Work instruction
Omit all pictures, and print word for word only the lines from the one containing "rovekol (grey) <284, 242>" through the end of the data.

Data excerpts

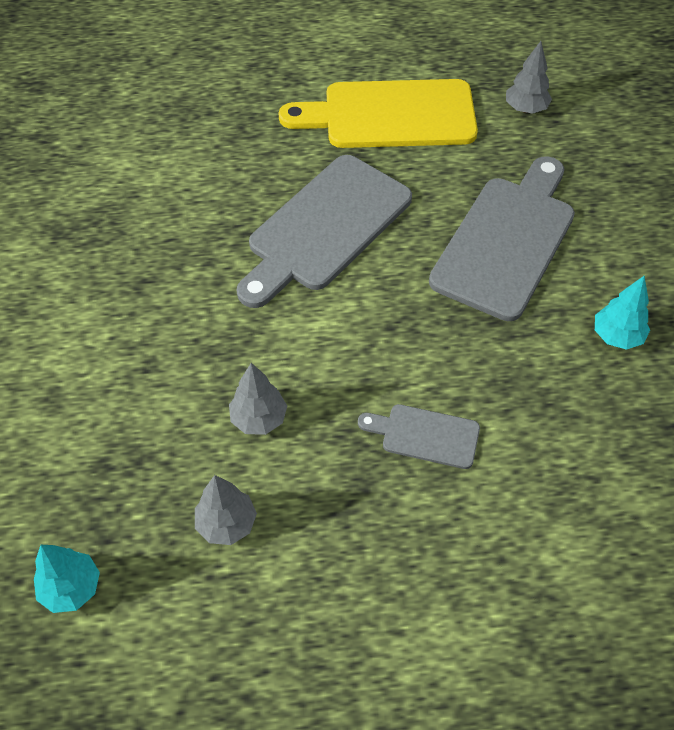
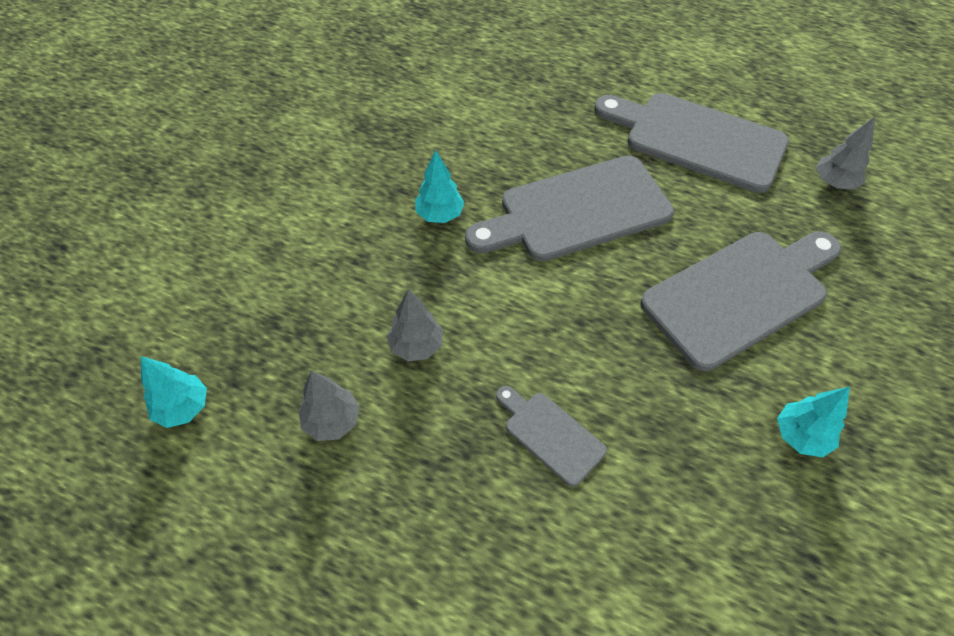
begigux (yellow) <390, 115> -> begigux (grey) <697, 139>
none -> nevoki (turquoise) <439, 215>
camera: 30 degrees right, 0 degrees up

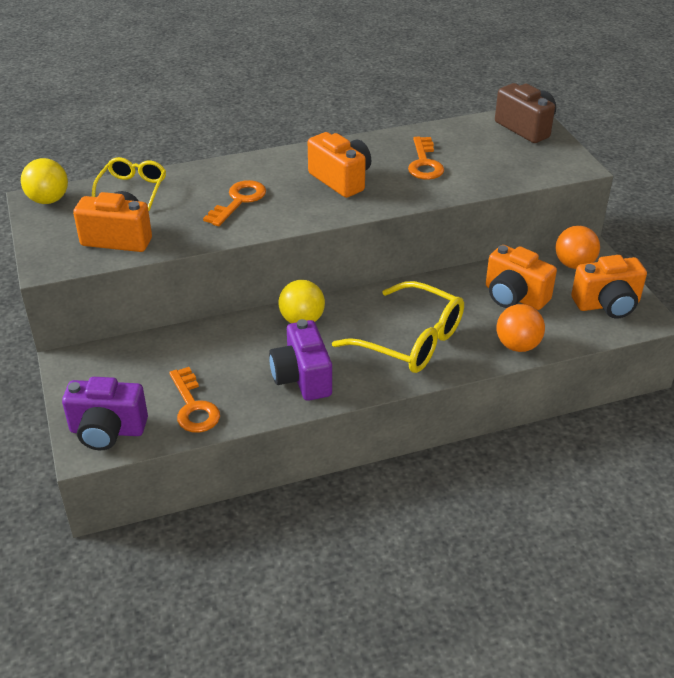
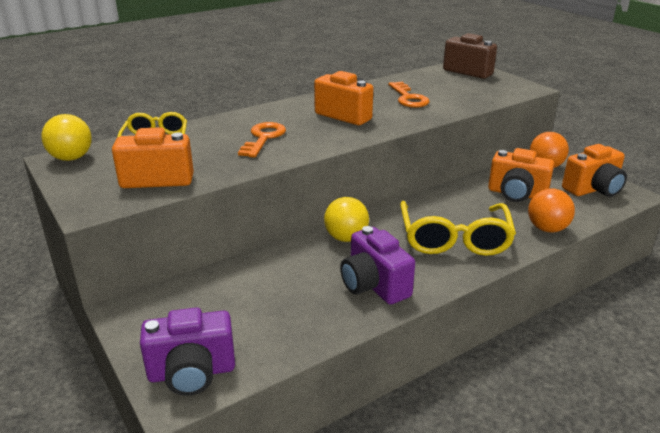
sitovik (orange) <193, 406> -> none
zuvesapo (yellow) <411, 340> -> zuvesapo (yellow) <454, 239>, 75 degrees clockwise
camera: 15 degrees left, 10 degrees down

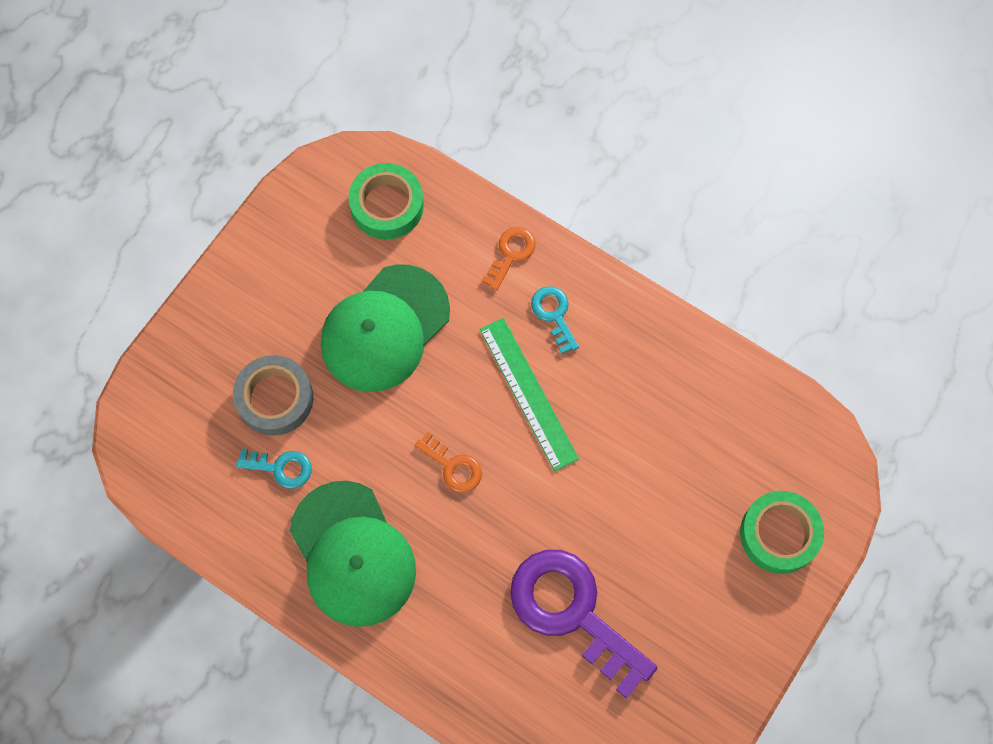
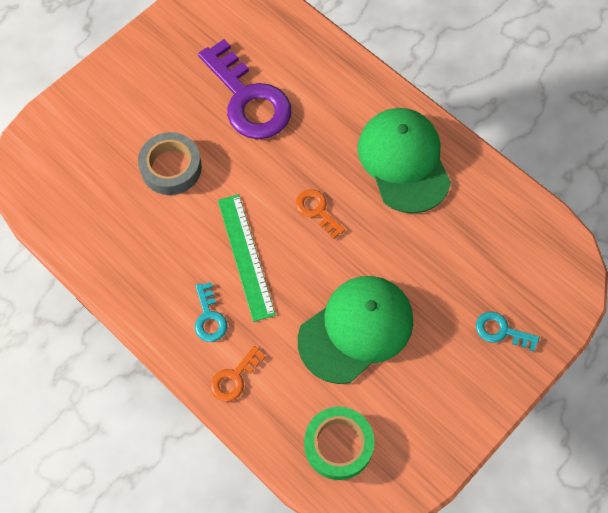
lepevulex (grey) <275, 398> -> lepevulex (grey) <171, 167>, relocated
sitovik (turquoise) <280, 467> -> sitovik (turquoise) <501, 331>, relocated
lepevulex (green) <779, 534> -> none
camera: 170 degrees left, 5 degrees down

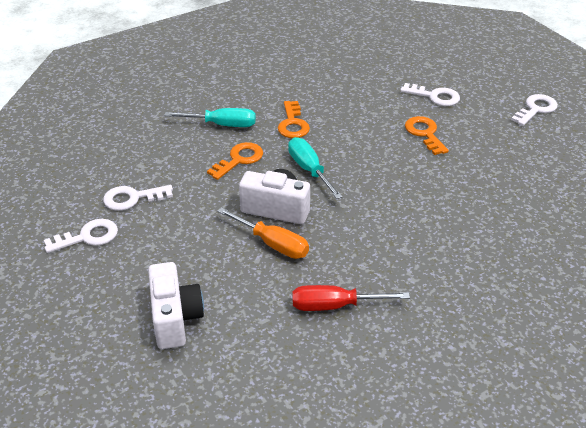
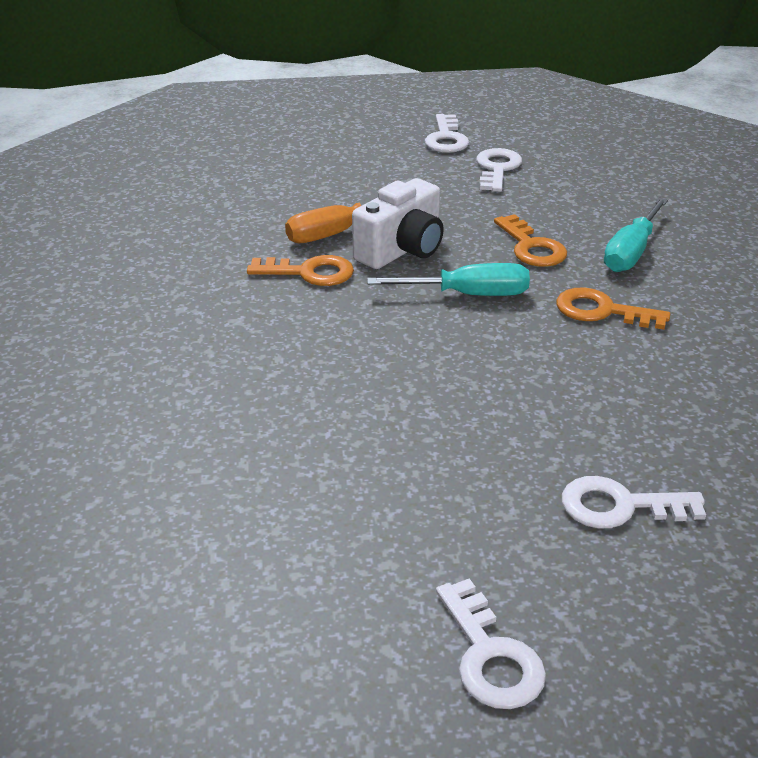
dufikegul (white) <175, 318> -> none
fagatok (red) <335, 306> -> none
sitovik (white) <435, 96> -> sitovik (white) <619, 506>, 45 degrees clockwise
sitovik (orange) <424, 133> -> sitovik (orange) <310, 272>, relocated
camera: 115 degrees right, 5 degrees down

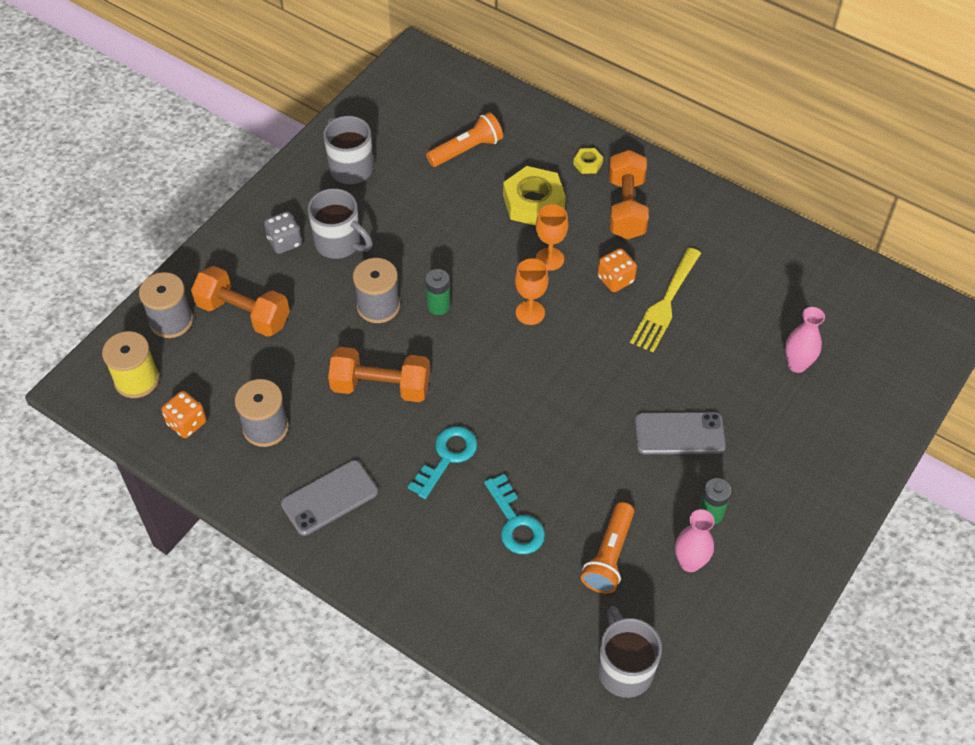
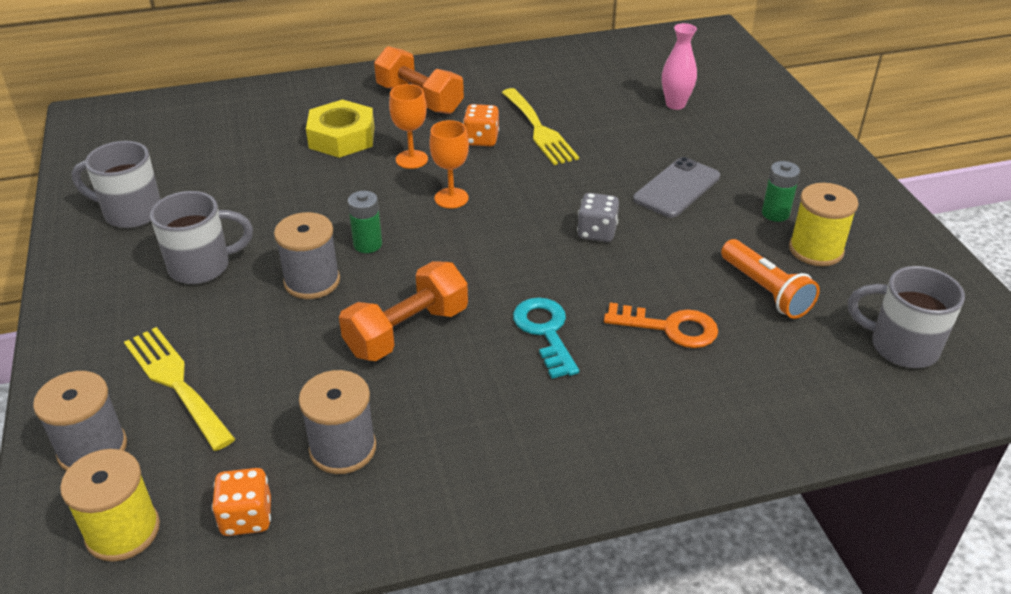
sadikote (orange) <243, 314> -> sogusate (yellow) <176, 382>
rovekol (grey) <284, 242> -> rovekol (grey) <597, 232>, relocated
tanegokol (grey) <329, 498> -> none
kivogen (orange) <466, 150> -> none
sitovik (turquoise) <515, 522> -> sitovik (orange) <670, 327>
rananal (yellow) <587, 164> -> none
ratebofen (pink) <690, 562> -> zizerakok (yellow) <816, 250>
camera: 50 degrees left, 15 degrees down

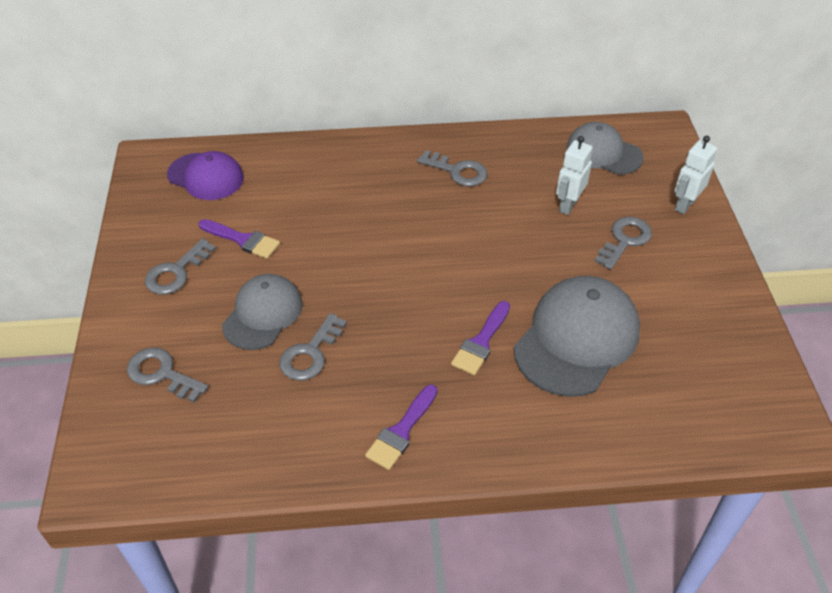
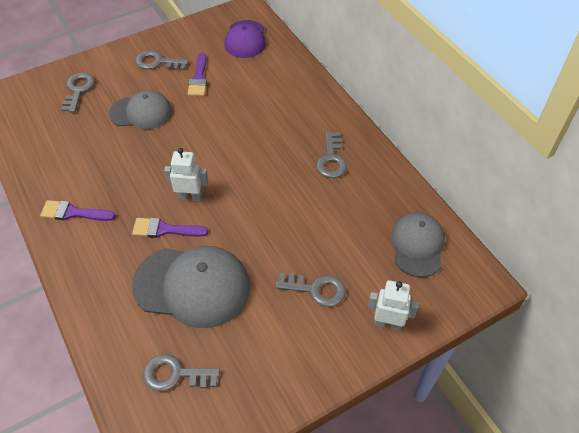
sitovik (grey) <310, 353> -> sitovik (grey) <175, 374>, relocated
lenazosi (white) <568, 205> -> lenazosi (white) <190, 197>, relocated
camera: 65 degrees right, 5 degrees up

Answer for the task
rovekol (grey) <284, 242> -> rovekol (grey) <597, 232>, relocated
tanegokol (grey) <329, 498> -> none
kivogen (orange) <466, 150> -> none
sitovik (turquoise) <515, 522> -> sitovik (orange) <670, 327>
rananal (yellow) <587, 164> -> none
ratebofen (pink) <690, 562> -> zizerakok (yellow) <816, 250>
camera: 50 degrees left, 15 degrees down

sitovik (grey) <310, 353> -> sitovik (grey) <175, 374>, relocated
lenazosi (white) <568, 205> -> lenazosi (white) <190, 197>, relocated
camera: 65 degrees right, 5 degrees up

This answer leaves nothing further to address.